## Your objective
Wherever the word "none" appears in a line of the records, copy that line.

## Data section
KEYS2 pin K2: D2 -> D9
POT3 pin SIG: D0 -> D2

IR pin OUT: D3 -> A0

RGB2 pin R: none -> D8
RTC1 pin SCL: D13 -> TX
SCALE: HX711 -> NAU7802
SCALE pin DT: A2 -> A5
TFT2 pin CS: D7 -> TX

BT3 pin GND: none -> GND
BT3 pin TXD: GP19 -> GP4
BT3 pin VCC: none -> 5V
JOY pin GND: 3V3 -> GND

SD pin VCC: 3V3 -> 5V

## Response to this task
RGB2 pin R: none -> D8
BT3 pin GND: none -> GND
BT3 pin VCC: none -> 5V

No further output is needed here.